### Task directions
Beginning at the line containing "R13: 33 (N_28, VDD) -> 33 (GND, N_28)", print every line until the records end, keeping each exactly as it is.

Records from a dataset
★ ★ ★ ★

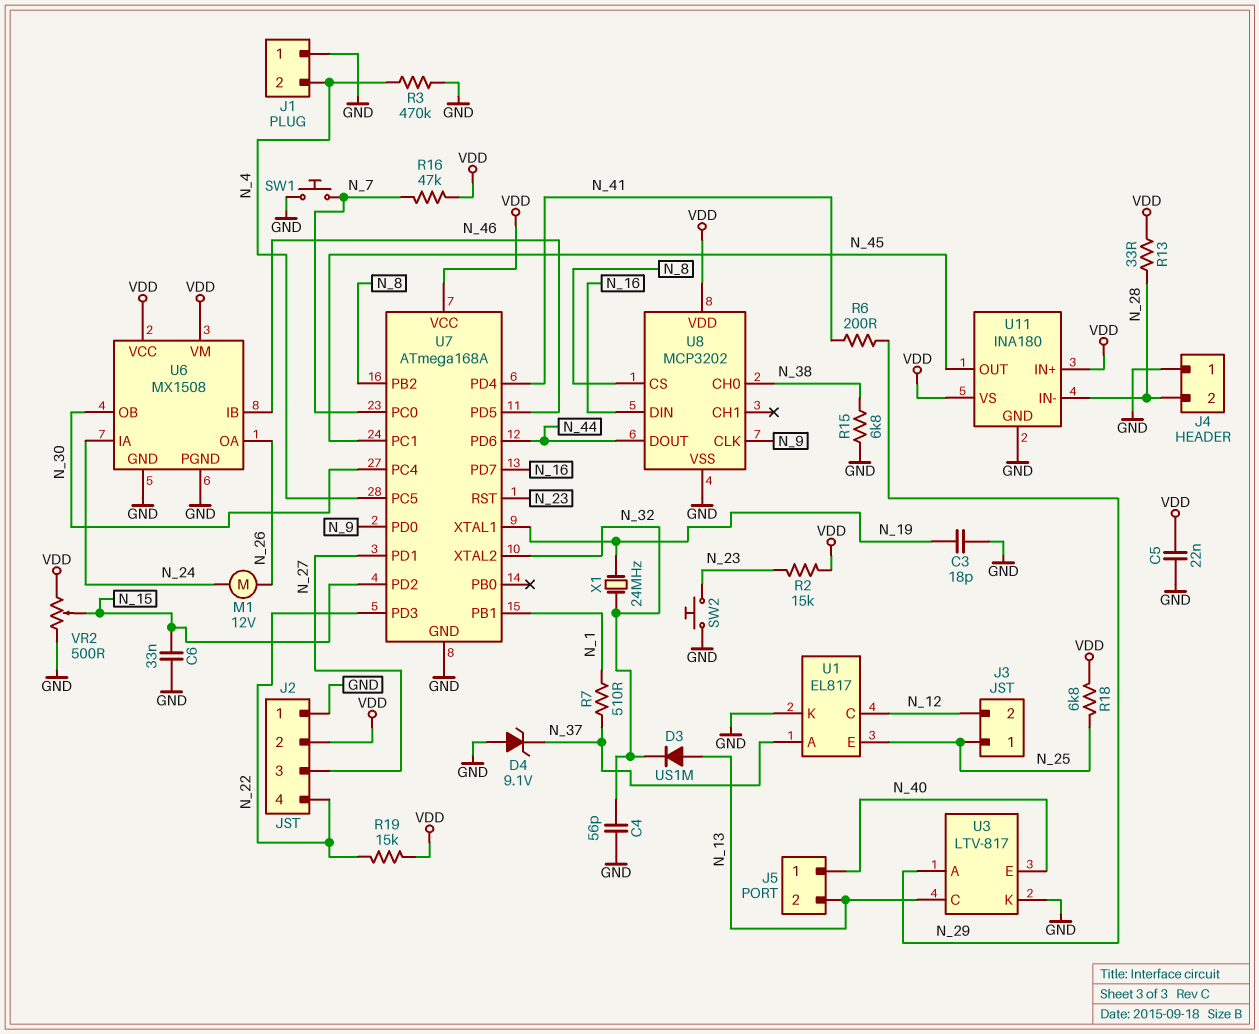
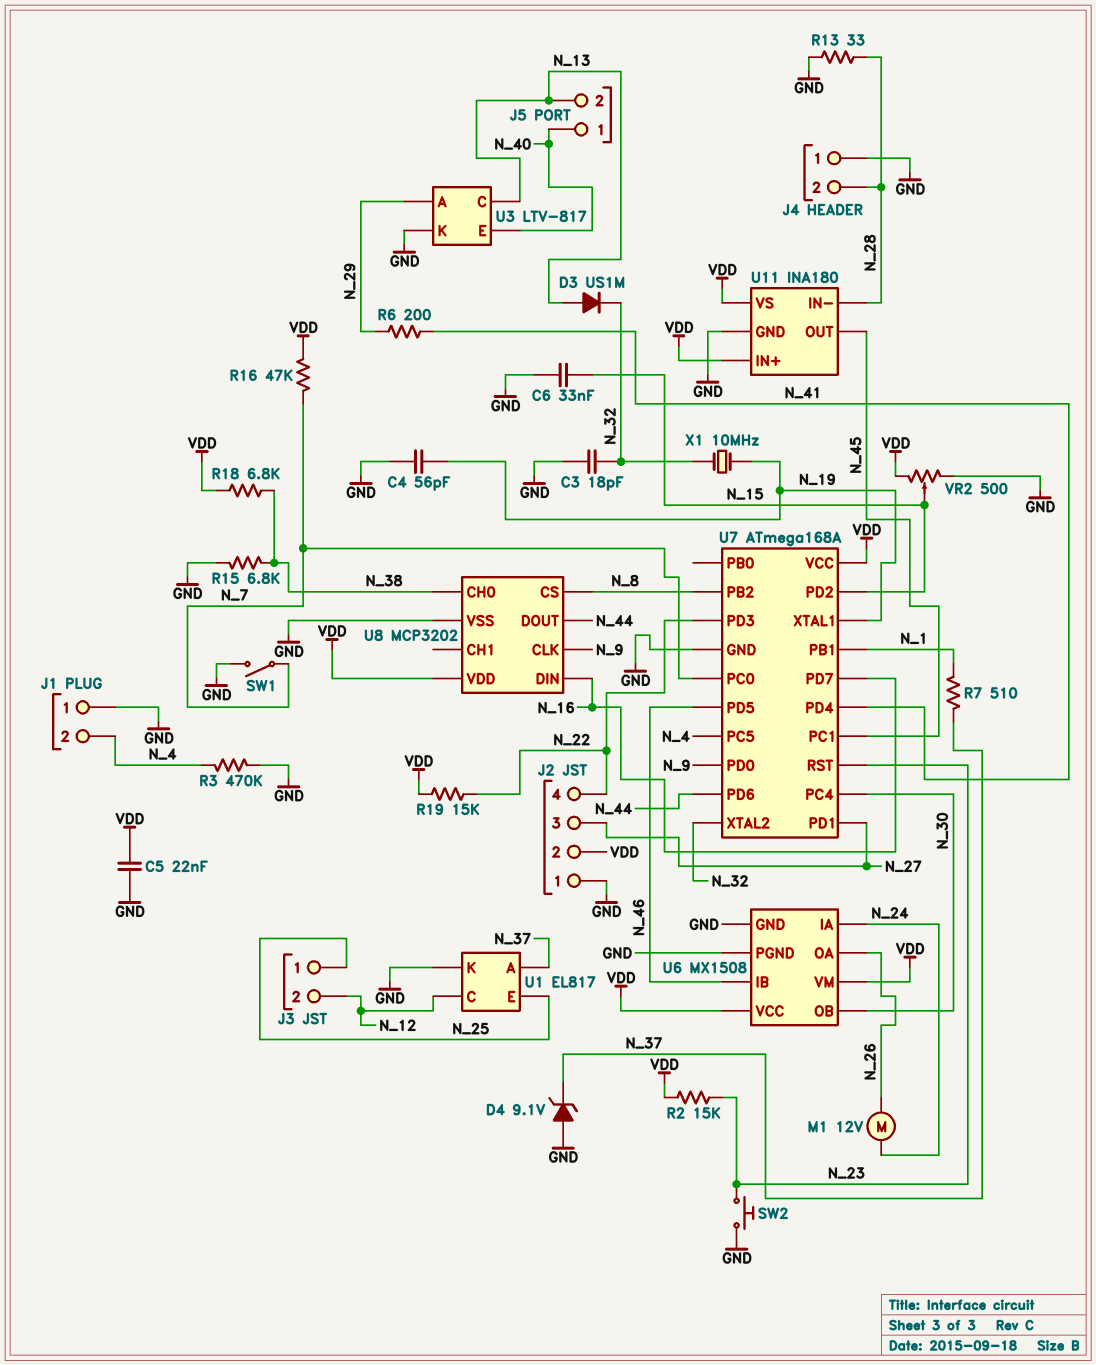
C3: 18pF (GND, N_19) -> 18pF (GND, N_32)
C4: 56pF (GND, N_32) -> 56pF (GND, N_19)
R13: 33 (N_28, VDD) -> 33 (GND, N_28)
R18: 6.8k (N_25, VDD) -> 6.8k (N_38, VDD)
SW1: button (GND, N_7) -> switch (GND, N_7)
X1: 24MHz (N_19, N_32) -> 10MHz (N_19, N_32)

★ ★ ★ ★

### Reply to the exercise
R13: 33 (N_28, VDD) -> 33 (GND, N_28)
R18: 6.8k (N_25, VDD) -> 6.8k (N_38, VDD)
SW1: button (GND, N_7) -> switch (GND, N_7)
X1: 24MHz (N_19, N_32) -> 10MHz (N_19, N_32)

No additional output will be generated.